What to produce: Return, exactly as written, all lines from the line containing "green cross: rotated" to the end of the entries below, with both ends included.

Data in this exercise section start

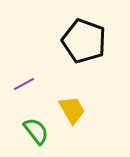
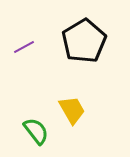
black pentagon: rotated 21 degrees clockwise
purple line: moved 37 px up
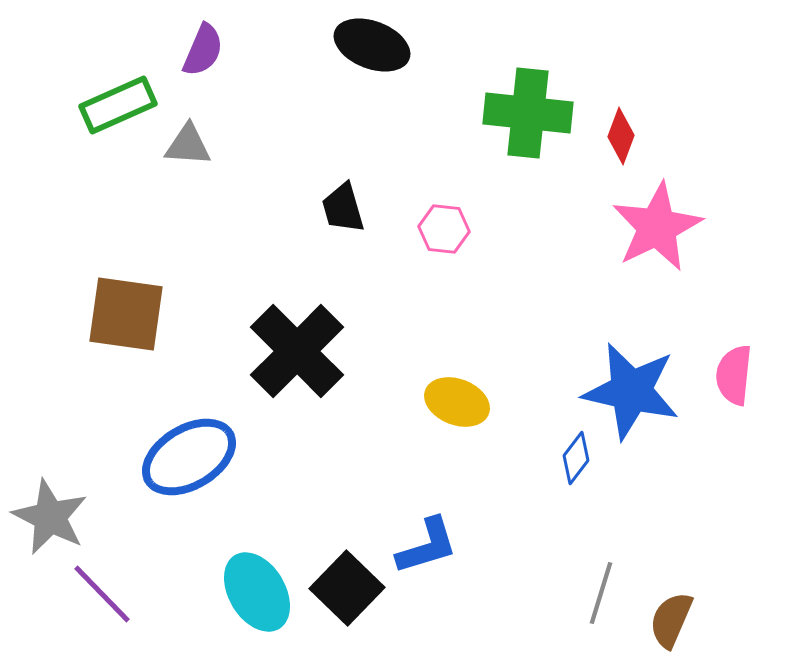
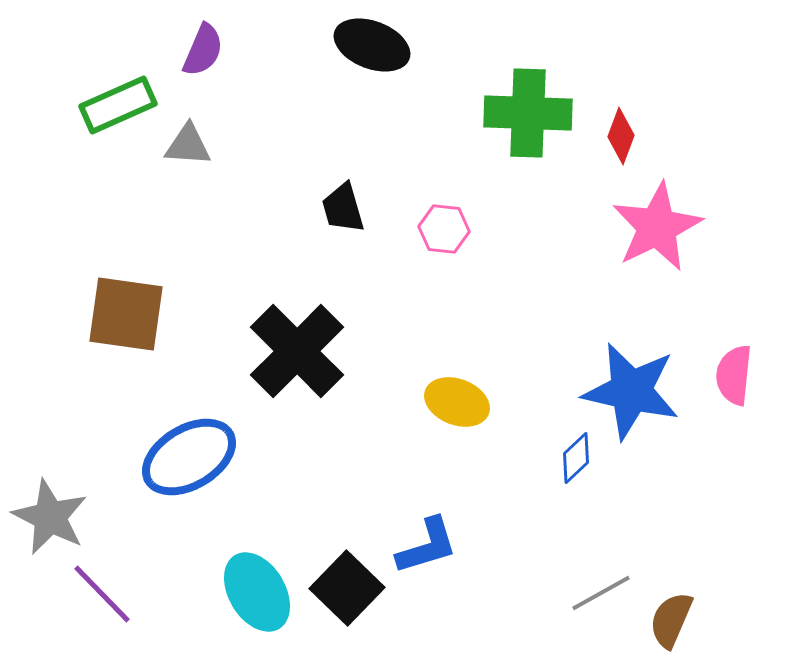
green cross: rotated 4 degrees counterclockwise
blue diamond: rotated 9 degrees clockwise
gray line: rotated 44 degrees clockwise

Data in this exercise section end

Problem solution:
green cross: rotated 4 degrees counterclockwise
blue diamond: rotated 9 degrees clockwise
gray line: rotated 44 degrees clockwise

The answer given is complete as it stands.